▶ **PROMPT**
In the entries below, count every line containing "degrees". Reply with the number alone.

▶ **GIVEN ENTRIES**
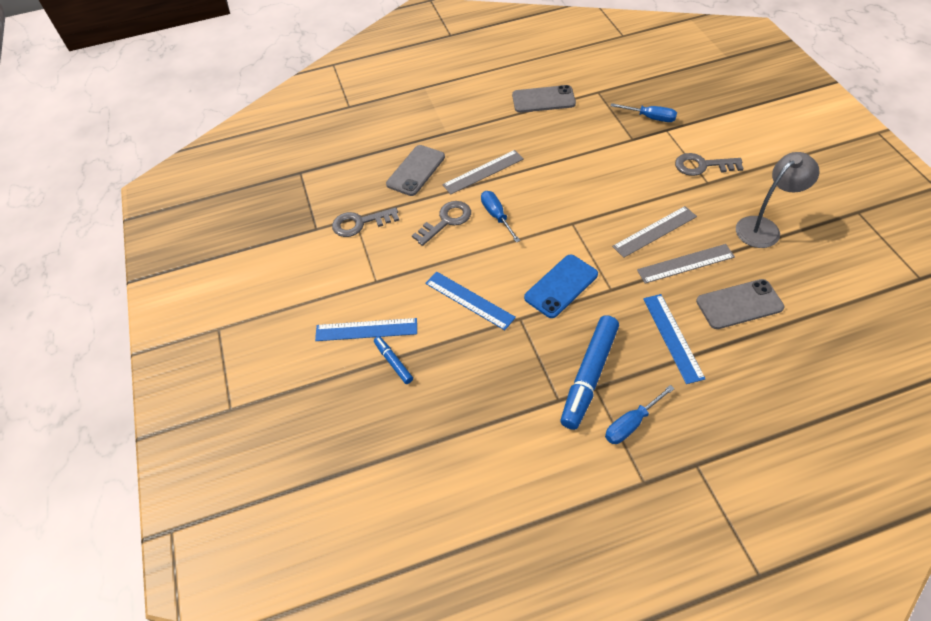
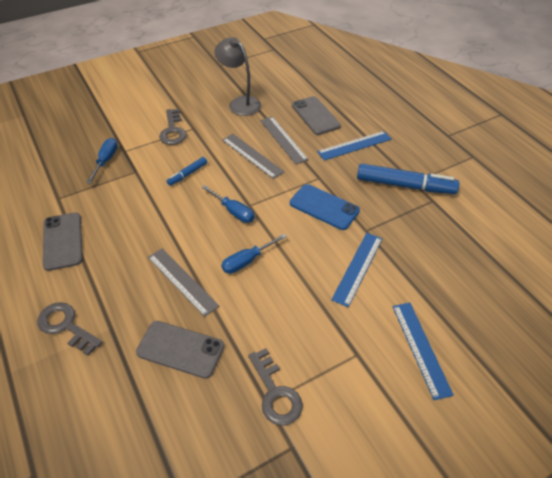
camera: 105 degrees left, 5 degrees down
(393, 362) = (447, 316): blue marker -> blue marker (187, 174)
(446, 221) = (259, 303): grey key -> grey key (66, 326)
(631, 423) = (433, 163): blue screwdriver -> blue screwdriver (233, 211)

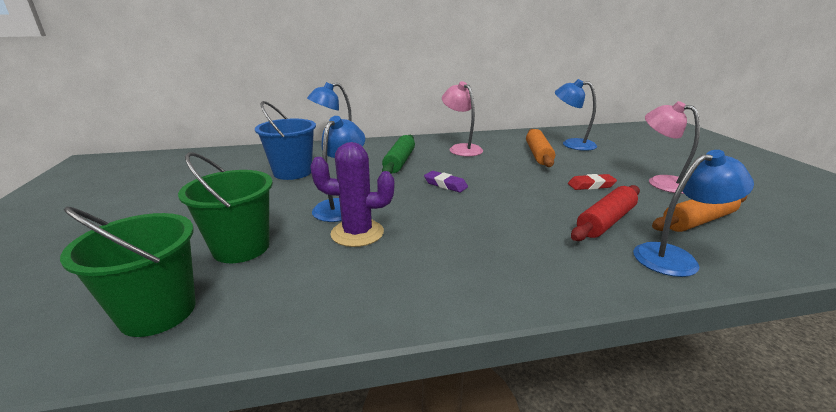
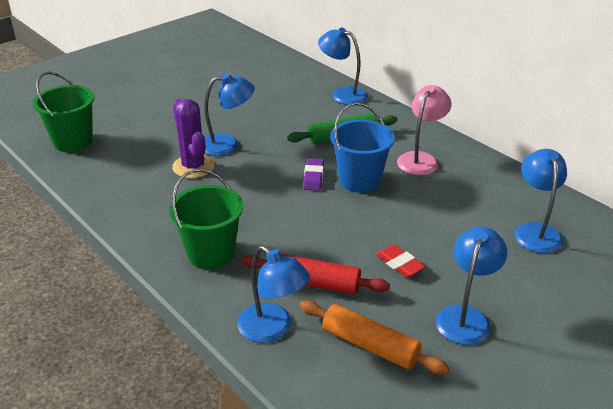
camera: 60 degrees right, 10 degrees up
(241, 248) = (144, 134): green bucket -> green bucket (211, 253)
(292, 172) = (266, 99): blue bucket -> blue bucket (359, 180)
(538, 154) = (462, 213): orange rolling pin -> none
(661, 182) = (466, 316): pink lamp -> blue lamp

▶ **ANSWER SECTION**
2